((

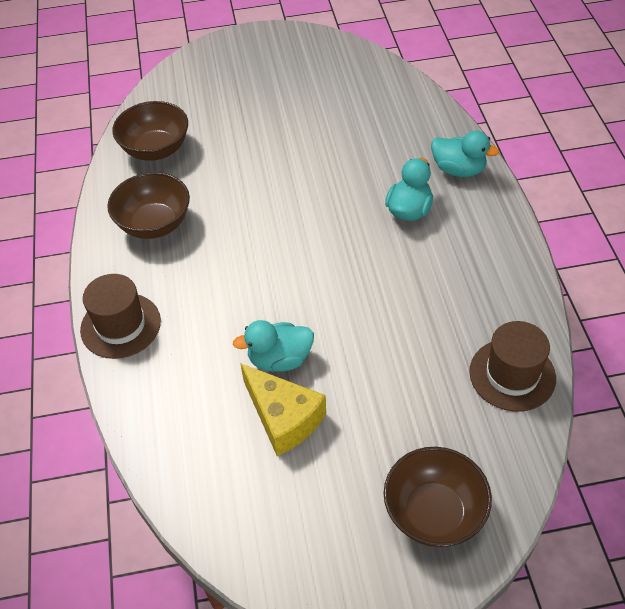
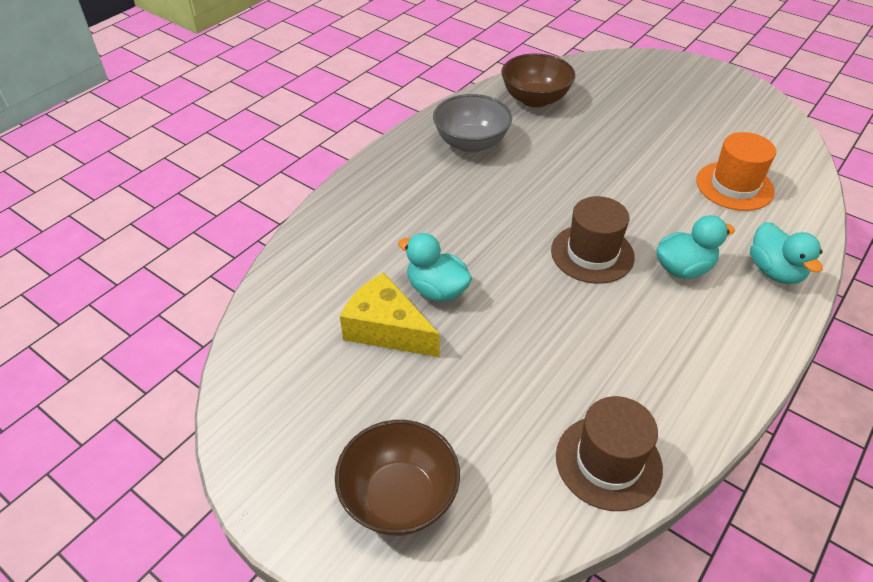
camera: 45 degrees right, 5 degrees down
brown hat [80,274,161,359] -> brown hat moved to [551,196,635,284]
brown bowl [107,172,190,239] -> grey bowl [433,94,512,153]
yellow cheese [240,363,326,456] -> yellow cheese turned 120 degrees clockwise [340,272,440,357]
none -> orange hat [696,132,776,211]

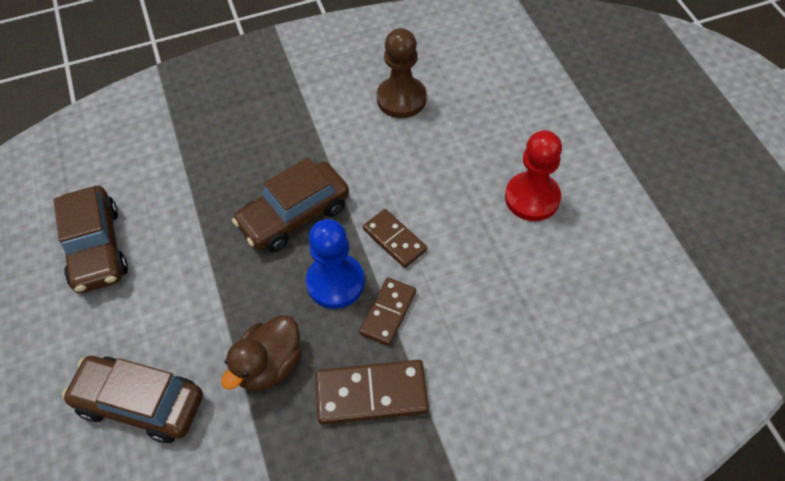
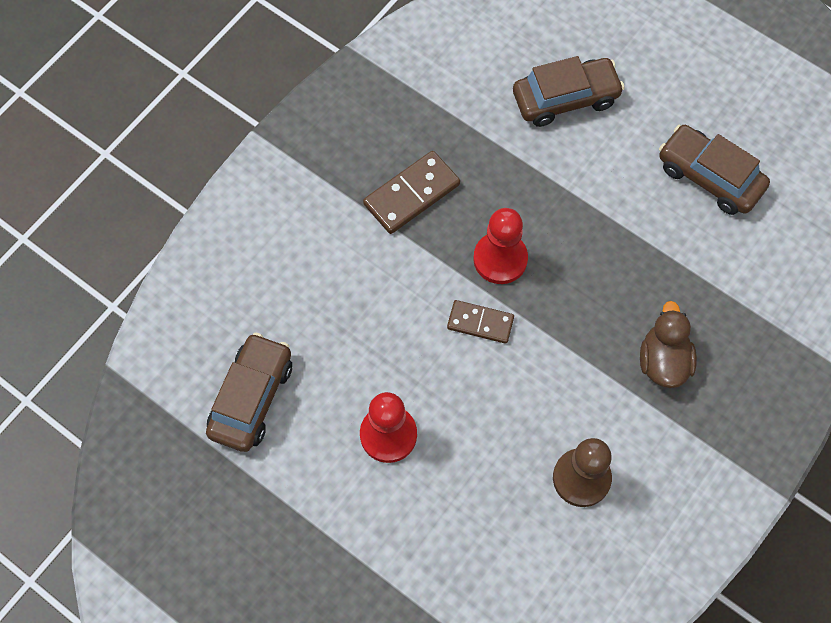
camera: 145 degrees right, 10 degrees up
brown duck [221,315,302,391] -> brown duck moved to [640,301,697,388]
brown car [232,157,349,252] -> brown car moved to [206,333,292,452]
blue pawn [306,219,365,309] -> red pawn [473,208,528,284]
brown domino [359,278,416,346] -> none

))

Reproduce every line above word for word; no images.

_Exercise solution_.
camera: 45 degrees right, 5 degrees down
brown hat [80,274,161,359] -> brown hat moved to [551,196,635,284]
brown bowl [107,172,190,239] -> grey bowl [433,94,512,153]
yellow cheese [240,363,326,456] -> yellow cheese turned 120 degrees clockwise [340,272,440,357]
none -> orange hat [696,132,776,211]

camera: 145 degrees right, 10 degrees up
brown duck [221,315,302,391] -> brown duck moved to [640,301,697,388]
brown car [232,157,349,252] -> brown car moved to [206,333,292,452]
blue pawn [306,219,365,309] -> red pawn [473,208,528,284]
brown domino [359,278,416,346] -> none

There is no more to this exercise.